Entries shown
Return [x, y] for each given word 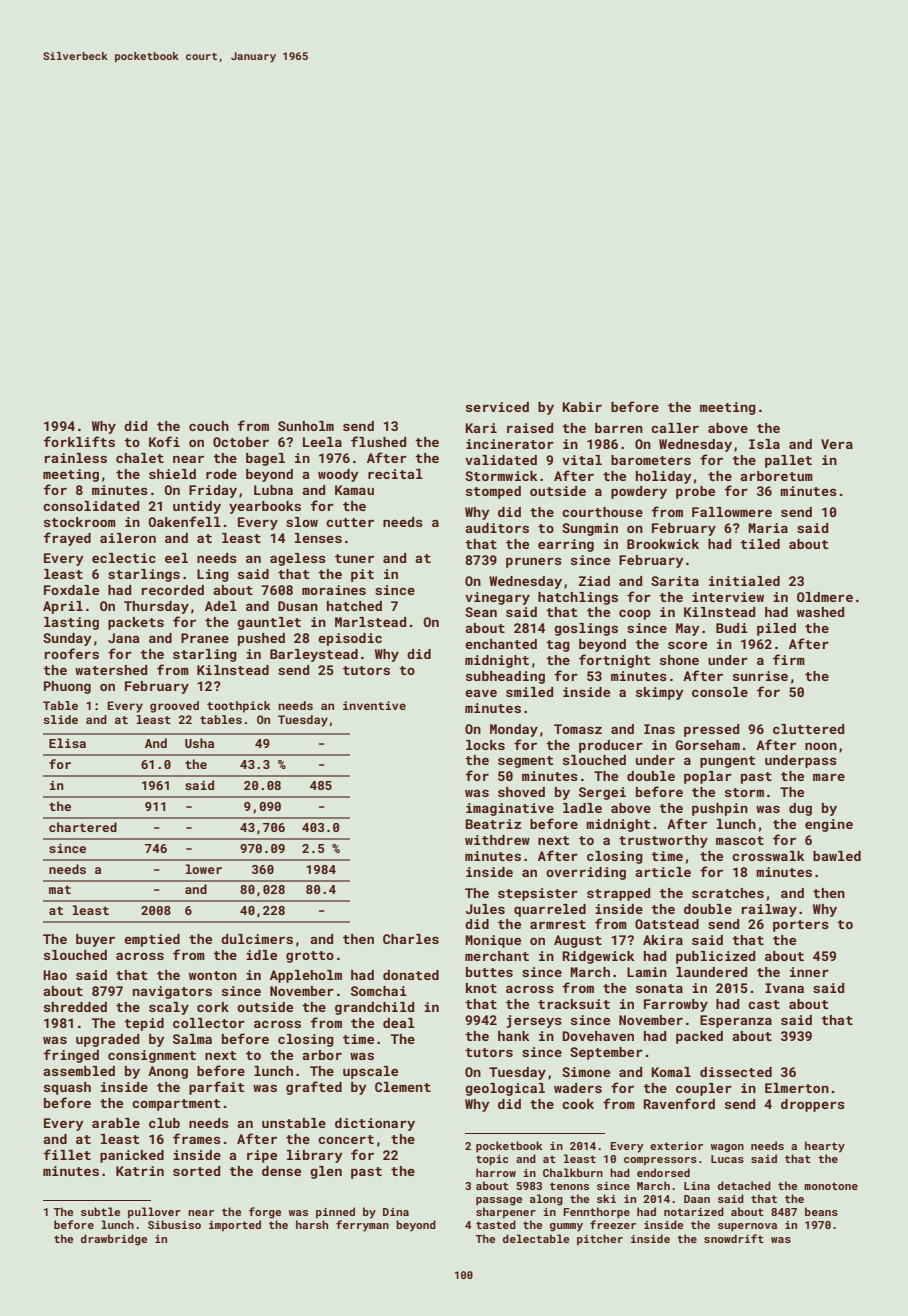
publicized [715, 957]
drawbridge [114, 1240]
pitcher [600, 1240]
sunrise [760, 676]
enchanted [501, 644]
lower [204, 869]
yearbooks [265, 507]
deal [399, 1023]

The exercise
Please convert the records above into a two-column CSV with the header text,answer, one row per record, putting each field in double quotes with any line breaks replaced by spaces. Leave out the pictures.

Response
text,answer
"Return [x, y] for each given word publicized","[715, 957]"
"drawbridge","[114, 1240]"
"pitcher","[600, 1240]"
"sunrise","[760, 676]"
"enchanted","[501, 644]"
"lower","[204, 869]"
"yearbooks","[265, 507]"
"deal","[399, 1023]"